In the entries below, find the line with "(608, 478) = (816, 316): pink" and the line with "(380, 357) = (860, 306): brown". Print those two and everything between them exactly, and nothing else.

<<<<

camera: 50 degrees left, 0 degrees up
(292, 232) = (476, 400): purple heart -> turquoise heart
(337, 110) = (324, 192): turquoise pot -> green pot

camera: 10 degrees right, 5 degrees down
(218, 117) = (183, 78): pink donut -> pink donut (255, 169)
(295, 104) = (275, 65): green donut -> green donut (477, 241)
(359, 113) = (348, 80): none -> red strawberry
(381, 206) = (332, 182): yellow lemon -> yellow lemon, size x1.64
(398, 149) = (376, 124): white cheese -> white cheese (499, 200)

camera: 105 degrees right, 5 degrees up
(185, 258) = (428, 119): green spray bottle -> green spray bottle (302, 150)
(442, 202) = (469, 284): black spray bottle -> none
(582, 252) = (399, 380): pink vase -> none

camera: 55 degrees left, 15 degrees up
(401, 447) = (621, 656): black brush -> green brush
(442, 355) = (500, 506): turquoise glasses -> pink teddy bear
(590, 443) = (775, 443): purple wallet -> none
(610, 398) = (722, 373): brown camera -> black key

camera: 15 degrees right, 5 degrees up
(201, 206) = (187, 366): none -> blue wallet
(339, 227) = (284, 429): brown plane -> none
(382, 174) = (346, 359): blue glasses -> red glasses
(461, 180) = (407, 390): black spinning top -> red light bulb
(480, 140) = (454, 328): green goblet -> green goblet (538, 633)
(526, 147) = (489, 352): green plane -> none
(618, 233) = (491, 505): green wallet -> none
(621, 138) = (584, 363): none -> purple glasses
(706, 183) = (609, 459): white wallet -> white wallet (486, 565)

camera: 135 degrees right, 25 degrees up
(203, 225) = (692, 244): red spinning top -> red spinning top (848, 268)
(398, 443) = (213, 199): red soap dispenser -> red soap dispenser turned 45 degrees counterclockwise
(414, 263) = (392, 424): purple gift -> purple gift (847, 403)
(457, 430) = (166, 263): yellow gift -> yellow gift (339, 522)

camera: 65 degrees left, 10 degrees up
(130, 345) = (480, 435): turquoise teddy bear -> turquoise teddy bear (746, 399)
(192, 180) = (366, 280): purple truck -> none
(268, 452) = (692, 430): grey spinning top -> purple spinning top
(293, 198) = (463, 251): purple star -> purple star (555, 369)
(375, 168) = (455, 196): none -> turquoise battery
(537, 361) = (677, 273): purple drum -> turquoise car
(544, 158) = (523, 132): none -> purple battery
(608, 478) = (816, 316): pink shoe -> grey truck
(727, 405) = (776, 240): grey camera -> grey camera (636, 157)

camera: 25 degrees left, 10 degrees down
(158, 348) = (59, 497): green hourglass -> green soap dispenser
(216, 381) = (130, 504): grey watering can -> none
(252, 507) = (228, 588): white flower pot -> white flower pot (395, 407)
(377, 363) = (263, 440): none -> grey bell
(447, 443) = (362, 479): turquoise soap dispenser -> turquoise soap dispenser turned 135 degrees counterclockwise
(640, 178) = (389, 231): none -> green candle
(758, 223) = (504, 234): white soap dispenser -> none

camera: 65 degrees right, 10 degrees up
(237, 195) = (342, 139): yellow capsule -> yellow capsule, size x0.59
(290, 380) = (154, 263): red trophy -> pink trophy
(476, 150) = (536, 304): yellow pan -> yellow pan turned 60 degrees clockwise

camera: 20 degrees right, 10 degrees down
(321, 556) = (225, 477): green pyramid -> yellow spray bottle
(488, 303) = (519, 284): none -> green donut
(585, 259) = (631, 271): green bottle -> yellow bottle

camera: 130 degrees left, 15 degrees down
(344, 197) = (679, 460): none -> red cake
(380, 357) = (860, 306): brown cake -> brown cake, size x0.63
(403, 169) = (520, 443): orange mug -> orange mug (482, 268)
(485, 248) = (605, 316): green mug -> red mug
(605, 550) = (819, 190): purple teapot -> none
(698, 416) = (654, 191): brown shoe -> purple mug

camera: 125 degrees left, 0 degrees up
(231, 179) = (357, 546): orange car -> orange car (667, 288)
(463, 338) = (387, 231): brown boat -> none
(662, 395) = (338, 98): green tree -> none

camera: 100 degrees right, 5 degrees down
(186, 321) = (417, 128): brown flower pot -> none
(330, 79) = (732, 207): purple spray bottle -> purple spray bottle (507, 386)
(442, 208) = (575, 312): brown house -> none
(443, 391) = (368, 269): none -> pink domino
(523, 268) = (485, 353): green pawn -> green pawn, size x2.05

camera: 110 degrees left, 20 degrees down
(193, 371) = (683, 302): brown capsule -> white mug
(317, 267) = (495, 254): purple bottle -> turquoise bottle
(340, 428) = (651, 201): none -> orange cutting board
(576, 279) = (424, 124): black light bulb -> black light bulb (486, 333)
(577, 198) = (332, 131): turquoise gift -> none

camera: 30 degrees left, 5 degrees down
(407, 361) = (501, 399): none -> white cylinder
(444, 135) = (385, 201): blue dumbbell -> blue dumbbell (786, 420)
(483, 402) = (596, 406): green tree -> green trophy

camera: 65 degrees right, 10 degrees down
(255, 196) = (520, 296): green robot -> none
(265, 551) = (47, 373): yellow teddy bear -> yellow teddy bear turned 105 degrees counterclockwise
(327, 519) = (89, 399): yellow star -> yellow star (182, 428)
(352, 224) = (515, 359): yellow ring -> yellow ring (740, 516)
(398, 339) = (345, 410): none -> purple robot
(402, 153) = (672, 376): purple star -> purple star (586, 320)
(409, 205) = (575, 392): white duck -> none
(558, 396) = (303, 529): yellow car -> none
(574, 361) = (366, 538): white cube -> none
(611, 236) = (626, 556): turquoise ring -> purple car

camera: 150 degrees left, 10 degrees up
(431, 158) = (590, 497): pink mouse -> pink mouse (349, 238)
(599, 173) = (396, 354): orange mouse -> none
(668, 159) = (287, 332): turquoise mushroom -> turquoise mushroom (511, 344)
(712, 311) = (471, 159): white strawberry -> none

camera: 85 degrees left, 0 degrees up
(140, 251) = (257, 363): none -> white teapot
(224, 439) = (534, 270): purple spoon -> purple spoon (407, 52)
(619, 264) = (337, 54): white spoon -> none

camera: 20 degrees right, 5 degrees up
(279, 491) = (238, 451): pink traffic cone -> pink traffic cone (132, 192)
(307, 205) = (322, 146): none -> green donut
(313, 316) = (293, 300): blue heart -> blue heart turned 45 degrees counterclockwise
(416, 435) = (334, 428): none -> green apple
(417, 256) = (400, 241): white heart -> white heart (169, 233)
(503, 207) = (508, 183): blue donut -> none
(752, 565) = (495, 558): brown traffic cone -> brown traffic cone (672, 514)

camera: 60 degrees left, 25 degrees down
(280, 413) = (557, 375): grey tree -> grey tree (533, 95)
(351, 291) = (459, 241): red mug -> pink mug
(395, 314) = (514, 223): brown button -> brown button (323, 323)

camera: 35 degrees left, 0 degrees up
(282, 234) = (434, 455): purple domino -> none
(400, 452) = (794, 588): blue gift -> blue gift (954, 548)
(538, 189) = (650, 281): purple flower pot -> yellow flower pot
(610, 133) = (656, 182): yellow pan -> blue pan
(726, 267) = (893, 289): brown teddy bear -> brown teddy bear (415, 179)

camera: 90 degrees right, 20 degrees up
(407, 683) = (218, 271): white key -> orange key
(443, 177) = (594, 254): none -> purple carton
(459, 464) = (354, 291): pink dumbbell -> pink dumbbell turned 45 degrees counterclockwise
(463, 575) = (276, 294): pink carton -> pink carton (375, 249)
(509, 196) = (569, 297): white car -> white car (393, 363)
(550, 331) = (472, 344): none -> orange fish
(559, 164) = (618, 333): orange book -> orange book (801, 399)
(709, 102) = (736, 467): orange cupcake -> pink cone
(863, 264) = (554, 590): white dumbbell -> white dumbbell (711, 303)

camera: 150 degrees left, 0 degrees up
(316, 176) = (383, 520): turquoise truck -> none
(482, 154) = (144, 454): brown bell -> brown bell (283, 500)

>>>>

▶ [Exercise solution]
(608, 478) = (816, 316): pink shoe -> grey truck
(727, 405) = (776, 240): grey camera -> grey camera (636, 157)

camera: 25 degrees left, 10 degrees down
(158, 348) = (59, 497): green hourglass -> green soap dispenser
(216, 381) = (130, 504): grey watering can -> none
(252, 507) = (228, 588): white flower pot -> white flower pot (395, 407)
(377, 363) = (263, 440): none -> grey bell
(447, 443) = (362, 479): turquoise soap dispenser -> turquoise soap dispenser turned 135 degrees counterclockwise
(640, 178) = (389, 231): none -> green candle
(758, 223) = (504, 234): white soap dispenser -> none

camera: 65 degrees right, 10 degrees up
(237, 195) = (342, 139): yellow capsule -> yellow capsule, size x0.59
(290, 380) = (154, 263): red trophy -> pink trophy
(476, 150) = (536, 304): yellow pan -> yellow pan turned 60 degrees clockwise

camera: 20 degrees right, 10 degrees down
(321, 556) = (225, 477): green pyramid -> yellow spray bottle
(488, 303) = (519, 284): none -> green donut
(585, 259) = (631, 271): green bottle -> yellow bottle

camera: 130 degrees left, 15 degrees down
(344, 197) = (679, 460): none -> red cake
(380, 357) = (860, 306): brown cake -> brown cake, size x0.63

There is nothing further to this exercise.